++++ Excerpted records

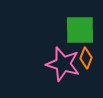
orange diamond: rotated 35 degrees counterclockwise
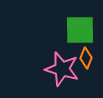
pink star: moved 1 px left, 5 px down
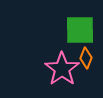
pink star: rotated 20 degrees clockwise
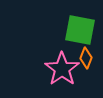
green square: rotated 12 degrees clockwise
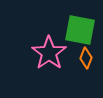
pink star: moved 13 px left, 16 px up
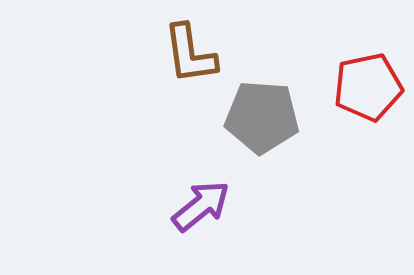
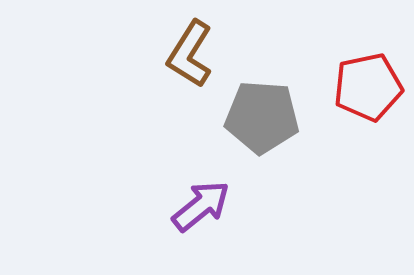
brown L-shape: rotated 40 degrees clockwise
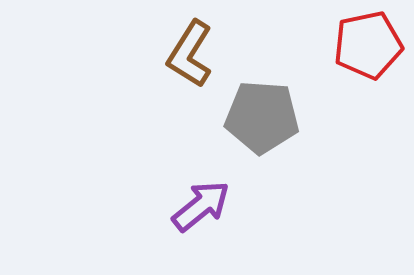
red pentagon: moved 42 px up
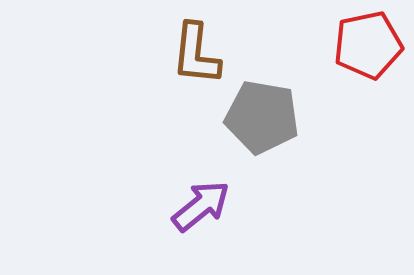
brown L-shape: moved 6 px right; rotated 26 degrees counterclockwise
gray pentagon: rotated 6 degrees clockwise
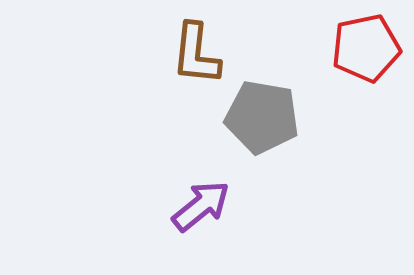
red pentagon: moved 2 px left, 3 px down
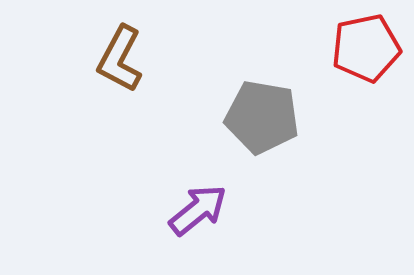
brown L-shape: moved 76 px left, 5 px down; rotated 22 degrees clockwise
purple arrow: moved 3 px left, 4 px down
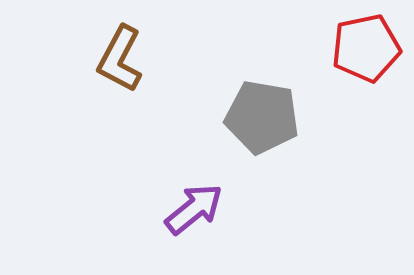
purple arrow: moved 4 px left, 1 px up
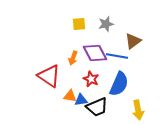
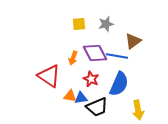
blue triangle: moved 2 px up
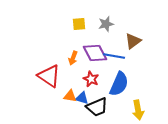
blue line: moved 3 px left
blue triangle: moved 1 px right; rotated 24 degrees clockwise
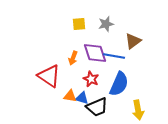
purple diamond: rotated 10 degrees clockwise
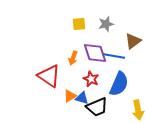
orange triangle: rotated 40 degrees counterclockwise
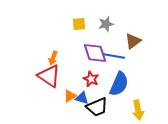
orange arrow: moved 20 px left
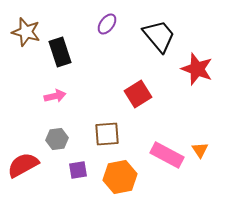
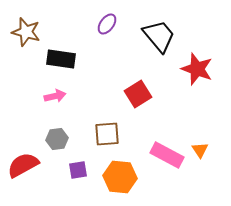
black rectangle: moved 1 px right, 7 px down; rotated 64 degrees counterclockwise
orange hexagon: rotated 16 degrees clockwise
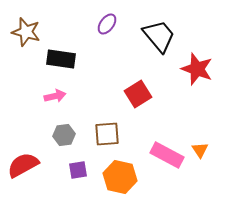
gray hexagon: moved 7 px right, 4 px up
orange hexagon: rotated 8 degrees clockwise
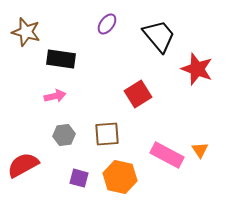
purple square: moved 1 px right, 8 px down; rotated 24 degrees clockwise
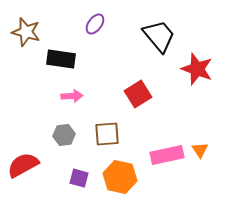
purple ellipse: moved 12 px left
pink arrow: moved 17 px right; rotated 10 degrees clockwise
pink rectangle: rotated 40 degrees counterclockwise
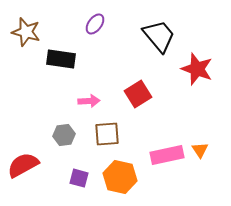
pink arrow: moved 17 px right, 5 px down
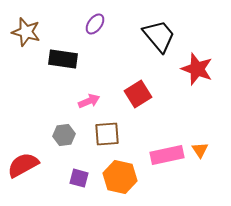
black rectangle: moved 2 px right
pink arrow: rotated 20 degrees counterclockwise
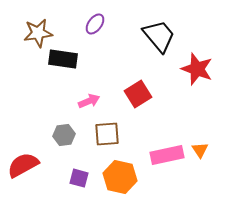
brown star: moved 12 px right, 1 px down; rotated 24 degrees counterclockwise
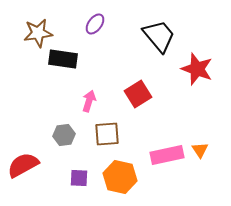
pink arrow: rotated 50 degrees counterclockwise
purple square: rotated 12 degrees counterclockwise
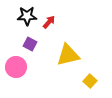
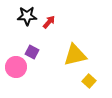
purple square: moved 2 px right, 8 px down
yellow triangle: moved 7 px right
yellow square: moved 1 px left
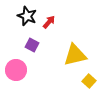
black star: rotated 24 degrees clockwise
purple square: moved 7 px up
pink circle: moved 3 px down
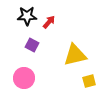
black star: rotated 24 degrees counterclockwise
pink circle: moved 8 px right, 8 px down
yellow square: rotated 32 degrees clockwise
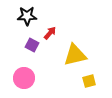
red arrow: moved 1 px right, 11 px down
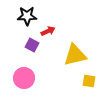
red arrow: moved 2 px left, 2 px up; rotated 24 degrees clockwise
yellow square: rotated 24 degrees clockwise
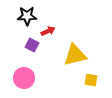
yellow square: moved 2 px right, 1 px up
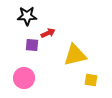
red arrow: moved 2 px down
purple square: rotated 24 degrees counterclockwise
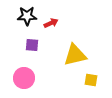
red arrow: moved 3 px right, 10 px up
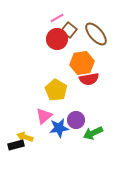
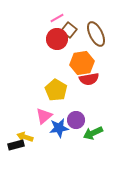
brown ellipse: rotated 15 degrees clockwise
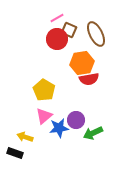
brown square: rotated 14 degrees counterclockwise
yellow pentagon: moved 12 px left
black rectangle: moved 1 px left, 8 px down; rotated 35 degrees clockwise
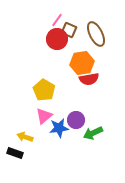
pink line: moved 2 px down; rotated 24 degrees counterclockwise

++++++++

What the task asks
Reproduce every line of the records above, word for word and in order, leaving out the pictures.

Right answer
orange diamond: rotated 35 degrees counterclockwise
pink star: moved 1 px left, 5 px down
pink star: rotated 20 degrees clockwise
green square: rotated 12 degrees clockwise
pink star: moved 13 px left, 16 px up
brown L-shape: rotated 40 degrees clockwise
red pentagon: moved 42 px up
brown L-shape: moved 6 px right; rotated 26 degrees counterclockwise
gray pentagon: rotated 6 degrees clockwise
red pentagon: moved 2 px left, 3 px down
brown L-shape: moved 76 px left, 5 px down; rotated 22 degrees clockwise
purple arrow: moved 3 px left, 4 px down
purple arrow: moved 4 px left, 1 px up
blue triangle: moved 2 px up
blue line: moved 3 px left
blue triangle: moved 1 px right; rotated 24 degrees clockwise
purple diamond: rotated 10 degrees clockwise
orange triangle: rotated 40 degrees counterclockwise
orange arrow: moved 20 px left
black rectangle: moved 1 px right, 7 px down; rotated 64 degrees counterclockwise
orange hexagon: rotated 16 degrees clockwise
gray hexagon: moved 7 px right, 4 px up
orange hexagon: rotated 8 degrees clockwise
purple square: moved 1 px right, 8 px down; rotated 24 degrees clockwise
purple ellipse: moved 12 px left
pink arrow: moved 17 px right; rotated 10 degrees clockwise
pink rectangle: rotated 40 degrees counterclockwise
pink arrow: moved 17 px right, 5 px down
black rectangle: moved 2 px right
pink arrow: rotated 20 degrees counterclockwise
brown star: moved 12 px right, 1 px down; rotated 24 degrees counterclockwise
pink arrow: rotated 50 degrees counterclockwise
purple square: rotated 12 degrees counterclockwise
purple square: moved 2 px right, 8 px down
yellow triangle: moved 7 px right
yellow square: moved 1 px left
black star: rotated 24 degrees clockwise
purple square: moved 7 px up
pink circle: moved 3 px down
black star: rotated 24 degrees counterclockwise
pink circle: moved 8 px right, 8 px down
yellow square: rotated 32 degrees clockwise
red arrow: moved 1 px right, 11 px down
red arrow: moved 2 px left, 2 px up; rotated 24 degrees clockwise
yellow square: rotated 24 degrees clockwise
yellow square: moved 2 px right, 1 px up
red arrow: moved 2 px down
purple square: rotated 24 degrees counterclockwise
red arrow: moved 3 px right, 10 px up
brown ellipse: rotated 15 degrees clockwise
brown square: rotated 14 degrees counterclockwise
yellow pentagon: moved 12 px left
black rectangle: moved 1 px left, 8 px down; rotated 35 degrees clockwise
pink line: moved 2 px down; rotated 24 degrees counterclockwise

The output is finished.